▶ [INSTRUCTIONS TO FOLLOW]
Please reproduce exactly the line that contains "camera: 60 degrees left, 5 degrees down" and every line after it through the end of the records below, adding nothing else.

[Records from a dataset]
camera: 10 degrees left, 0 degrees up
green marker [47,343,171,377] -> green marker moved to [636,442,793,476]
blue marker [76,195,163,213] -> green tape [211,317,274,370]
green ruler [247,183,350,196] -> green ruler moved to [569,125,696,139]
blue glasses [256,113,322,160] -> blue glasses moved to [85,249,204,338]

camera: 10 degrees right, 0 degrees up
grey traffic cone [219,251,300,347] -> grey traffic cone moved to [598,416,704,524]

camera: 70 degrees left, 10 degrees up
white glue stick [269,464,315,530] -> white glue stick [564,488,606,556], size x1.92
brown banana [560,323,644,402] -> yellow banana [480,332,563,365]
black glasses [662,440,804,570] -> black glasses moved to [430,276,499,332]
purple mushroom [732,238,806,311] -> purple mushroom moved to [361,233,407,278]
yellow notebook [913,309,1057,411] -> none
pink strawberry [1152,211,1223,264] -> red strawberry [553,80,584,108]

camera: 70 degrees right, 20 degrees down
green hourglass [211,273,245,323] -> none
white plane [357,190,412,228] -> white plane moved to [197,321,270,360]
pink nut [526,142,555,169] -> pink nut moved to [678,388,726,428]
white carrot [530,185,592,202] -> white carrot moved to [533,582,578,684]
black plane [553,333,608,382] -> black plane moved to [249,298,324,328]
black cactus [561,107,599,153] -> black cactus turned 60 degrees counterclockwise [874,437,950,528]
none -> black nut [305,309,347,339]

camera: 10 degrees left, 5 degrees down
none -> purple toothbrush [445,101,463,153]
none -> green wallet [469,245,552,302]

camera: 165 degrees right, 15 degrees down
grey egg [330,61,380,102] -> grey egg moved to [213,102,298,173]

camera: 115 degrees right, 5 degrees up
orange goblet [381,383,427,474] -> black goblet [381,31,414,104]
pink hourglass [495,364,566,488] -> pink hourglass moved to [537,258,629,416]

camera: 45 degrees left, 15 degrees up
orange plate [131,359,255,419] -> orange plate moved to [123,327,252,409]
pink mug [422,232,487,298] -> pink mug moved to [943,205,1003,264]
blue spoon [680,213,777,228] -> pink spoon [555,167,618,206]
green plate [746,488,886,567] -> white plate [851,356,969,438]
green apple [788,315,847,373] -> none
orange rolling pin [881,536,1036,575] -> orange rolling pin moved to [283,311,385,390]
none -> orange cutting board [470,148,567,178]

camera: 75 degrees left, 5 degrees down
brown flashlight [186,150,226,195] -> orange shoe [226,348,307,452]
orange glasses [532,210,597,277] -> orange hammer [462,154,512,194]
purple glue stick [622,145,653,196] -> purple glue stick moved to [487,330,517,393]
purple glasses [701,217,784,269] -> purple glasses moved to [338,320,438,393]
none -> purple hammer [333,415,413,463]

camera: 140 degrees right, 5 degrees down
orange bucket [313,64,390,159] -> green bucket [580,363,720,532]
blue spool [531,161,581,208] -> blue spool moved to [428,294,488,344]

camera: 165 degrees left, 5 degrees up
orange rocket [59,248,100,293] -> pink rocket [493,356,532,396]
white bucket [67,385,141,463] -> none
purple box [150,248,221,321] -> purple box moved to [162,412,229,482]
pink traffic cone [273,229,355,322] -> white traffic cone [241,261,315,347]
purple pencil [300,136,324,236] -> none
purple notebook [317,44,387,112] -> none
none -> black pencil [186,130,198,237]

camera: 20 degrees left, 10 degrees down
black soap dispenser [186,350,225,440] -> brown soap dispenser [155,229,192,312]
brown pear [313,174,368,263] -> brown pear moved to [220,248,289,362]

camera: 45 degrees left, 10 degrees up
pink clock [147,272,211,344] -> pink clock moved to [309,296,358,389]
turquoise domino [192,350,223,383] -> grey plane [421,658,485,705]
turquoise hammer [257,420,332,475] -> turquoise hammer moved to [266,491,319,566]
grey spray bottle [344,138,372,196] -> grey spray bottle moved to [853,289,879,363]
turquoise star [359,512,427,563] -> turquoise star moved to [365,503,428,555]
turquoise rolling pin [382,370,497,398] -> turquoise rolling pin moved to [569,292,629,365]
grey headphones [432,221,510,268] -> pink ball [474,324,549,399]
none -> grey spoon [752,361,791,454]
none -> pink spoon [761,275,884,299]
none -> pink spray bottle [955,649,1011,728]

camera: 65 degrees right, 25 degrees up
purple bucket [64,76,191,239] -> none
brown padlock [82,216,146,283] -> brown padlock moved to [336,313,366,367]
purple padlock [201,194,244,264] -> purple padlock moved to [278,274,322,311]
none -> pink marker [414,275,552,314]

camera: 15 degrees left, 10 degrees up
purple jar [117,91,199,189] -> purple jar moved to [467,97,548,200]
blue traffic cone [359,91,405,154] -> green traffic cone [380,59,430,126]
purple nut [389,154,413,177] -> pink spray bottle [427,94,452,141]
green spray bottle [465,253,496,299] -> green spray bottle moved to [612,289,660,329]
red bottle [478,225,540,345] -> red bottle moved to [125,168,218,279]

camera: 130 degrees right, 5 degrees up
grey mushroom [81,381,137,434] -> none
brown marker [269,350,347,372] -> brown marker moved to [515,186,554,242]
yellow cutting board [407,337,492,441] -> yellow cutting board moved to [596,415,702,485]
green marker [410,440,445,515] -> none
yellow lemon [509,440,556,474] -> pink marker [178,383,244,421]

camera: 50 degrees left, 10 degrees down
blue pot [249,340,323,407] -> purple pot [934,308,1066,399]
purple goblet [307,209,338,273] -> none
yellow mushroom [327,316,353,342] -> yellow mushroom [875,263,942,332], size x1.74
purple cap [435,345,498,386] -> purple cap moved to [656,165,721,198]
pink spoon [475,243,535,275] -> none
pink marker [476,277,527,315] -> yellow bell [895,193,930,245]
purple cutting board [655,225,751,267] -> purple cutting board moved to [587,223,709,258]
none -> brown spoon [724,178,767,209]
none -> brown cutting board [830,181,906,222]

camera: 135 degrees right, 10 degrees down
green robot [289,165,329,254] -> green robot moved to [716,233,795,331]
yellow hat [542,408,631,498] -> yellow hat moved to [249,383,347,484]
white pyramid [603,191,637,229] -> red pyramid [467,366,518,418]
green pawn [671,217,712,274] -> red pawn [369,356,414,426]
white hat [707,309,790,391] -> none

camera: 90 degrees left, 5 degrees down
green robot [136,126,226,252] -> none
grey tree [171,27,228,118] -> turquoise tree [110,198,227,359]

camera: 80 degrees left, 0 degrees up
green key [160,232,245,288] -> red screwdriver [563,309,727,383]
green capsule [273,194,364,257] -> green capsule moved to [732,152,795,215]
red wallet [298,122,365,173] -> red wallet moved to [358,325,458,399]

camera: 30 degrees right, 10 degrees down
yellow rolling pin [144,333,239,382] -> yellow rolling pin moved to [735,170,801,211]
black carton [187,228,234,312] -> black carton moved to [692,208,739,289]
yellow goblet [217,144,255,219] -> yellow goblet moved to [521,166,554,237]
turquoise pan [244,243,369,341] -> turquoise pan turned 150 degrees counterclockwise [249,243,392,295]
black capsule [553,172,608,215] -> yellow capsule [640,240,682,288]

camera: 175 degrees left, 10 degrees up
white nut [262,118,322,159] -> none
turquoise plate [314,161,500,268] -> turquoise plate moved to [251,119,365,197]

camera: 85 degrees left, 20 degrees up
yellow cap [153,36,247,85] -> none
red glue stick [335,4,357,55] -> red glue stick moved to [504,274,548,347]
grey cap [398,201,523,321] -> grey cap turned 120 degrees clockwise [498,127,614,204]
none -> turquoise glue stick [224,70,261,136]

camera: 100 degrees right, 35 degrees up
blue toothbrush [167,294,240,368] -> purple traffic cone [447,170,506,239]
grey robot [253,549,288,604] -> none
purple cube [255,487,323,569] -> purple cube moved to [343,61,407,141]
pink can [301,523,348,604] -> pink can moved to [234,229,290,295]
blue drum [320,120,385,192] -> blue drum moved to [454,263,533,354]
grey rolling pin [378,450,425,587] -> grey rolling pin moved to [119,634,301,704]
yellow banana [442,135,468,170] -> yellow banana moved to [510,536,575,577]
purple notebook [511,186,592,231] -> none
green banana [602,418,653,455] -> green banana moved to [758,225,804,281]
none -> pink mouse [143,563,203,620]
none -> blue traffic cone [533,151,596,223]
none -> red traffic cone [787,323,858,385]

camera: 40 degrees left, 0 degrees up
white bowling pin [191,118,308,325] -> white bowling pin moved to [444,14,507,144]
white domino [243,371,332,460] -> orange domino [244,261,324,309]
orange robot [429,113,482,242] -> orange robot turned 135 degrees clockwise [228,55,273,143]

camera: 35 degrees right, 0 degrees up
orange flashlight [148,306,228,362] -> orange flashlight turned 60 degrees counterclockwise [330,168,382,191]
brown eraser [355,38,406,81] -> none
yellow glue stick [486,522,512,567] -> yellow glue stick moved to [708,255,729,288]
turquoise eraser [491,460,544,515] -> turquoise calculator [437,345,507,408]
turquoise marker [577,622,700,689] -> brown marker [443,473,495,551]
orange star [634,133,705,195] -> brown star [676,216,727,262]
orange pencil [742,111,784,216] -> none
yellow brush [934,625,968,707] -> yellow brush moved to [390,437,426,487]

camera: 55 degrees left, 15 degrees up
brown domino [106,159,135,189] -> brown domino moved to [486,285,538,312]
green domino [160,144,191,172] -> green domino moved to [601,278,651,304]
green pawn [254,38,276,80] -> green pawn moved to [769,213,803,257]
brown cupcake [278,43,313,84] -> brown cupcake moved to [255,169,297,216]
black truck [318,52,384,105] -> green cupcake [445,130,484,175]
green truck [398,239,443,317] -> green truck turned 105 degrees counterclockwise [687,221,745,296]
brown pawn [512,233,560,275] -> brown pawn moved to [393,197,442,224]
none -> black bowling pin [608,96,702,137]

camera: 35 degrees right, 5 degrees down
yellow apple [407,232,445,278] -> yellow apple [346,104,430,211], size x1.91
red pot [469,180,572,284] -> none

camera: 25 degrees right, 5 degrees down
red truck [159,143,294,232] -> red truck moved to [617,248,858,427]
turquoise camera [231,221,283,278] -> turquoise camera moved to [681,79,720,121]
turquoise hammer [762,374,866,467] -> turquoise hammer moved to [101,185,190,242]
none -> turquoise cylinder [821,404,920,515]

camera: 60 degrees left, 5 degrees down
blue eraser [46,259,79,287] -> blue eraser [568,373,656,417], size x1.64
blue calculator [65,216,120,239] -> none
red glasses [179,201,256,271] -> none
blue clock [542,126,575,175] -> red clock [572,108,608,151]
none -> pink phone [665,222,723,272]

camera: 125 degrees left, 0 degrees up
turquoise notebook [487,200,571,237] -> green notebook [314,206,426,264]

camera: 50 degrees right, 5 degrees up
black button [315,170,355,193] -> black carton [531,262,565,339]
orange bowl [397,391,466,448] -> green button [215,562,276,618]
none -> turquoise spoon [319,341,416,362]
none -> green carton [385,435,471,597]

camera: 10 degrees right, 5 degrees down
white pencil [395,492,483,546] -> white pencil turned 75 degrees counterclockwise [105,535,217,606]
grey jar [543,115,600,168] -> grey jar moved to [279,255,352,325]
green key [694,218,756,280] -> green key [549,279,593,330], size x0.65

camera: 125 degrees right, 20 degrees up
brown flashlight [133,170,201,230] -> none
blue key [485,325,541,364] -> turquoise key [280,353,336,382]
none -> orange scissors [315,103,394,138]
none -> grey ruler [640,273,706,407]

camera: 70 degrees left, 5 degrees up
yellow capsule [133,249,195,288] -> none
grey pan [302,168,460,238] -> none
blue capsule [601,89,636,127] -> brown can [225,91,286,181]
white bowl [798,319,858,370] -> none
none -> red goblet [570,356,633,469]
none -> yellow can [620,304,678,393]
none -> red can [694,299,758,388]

▶ [RESULT OF THE TASK]
camera: 60 degrees left, 5 degrees down
blue eraser [46,259,79,287] -> blue eraser [568,373,656,417], size x1.64
blue calculator [65,216,120,239] -> none
red glasses [179,201,256,271] -> none
blue clock [542,126,575,175] -> red clock [572,108,608,151]
none -> pink phone [665,222,723,272]

camera: 125 degrees left, 0 degrees up
turquoise notebook [487,200,571,237] -> green notebook [314,206,426,264]

camera: 50 degrees right, 5 degrees up
black button [315,170,355,193] -> black carton [531,262,565,339]
orange bowl [397,391,466,448] -> green button [215,562,276,618]
none -> turquoise spoon [319,341,416,362]
none -> green carton [385,435,471,597]

camera: 10 degrees right, 5 degrees down
white pencil [395,492,483,546] -> white pencil turned 75 degrees counterclockwise [105,535,217,606]
grey jar [543,115,600,168] -> grey jar moved to [279,255,352,325]
green key [694,218,756,280] -> green key [549,279,593,330], size x0.65

camera: 125 degrees right, 20 degrees up
brown flashlight [133,170,201,230] -> none
blue key [485,325,541,364] -> turquoise key [280,353,336,382]
none -> orange scissors [315,103,394,138]
none -> grey ruler [640,273,706,407]

camera: 70 degrees left, 5 degrees up
yellow capsule [133,249,195,288] -> none
grey pan [302,168,460,238] -> none
blue capsule [601,89,636,127] -> brown can [225,91,286,181]
white bowl [798,319,858,370] -> none
none -> red goblet [570,356,633,469]
none -> yellow can [620,304,678,393]
none -> red can [694,299,758,388]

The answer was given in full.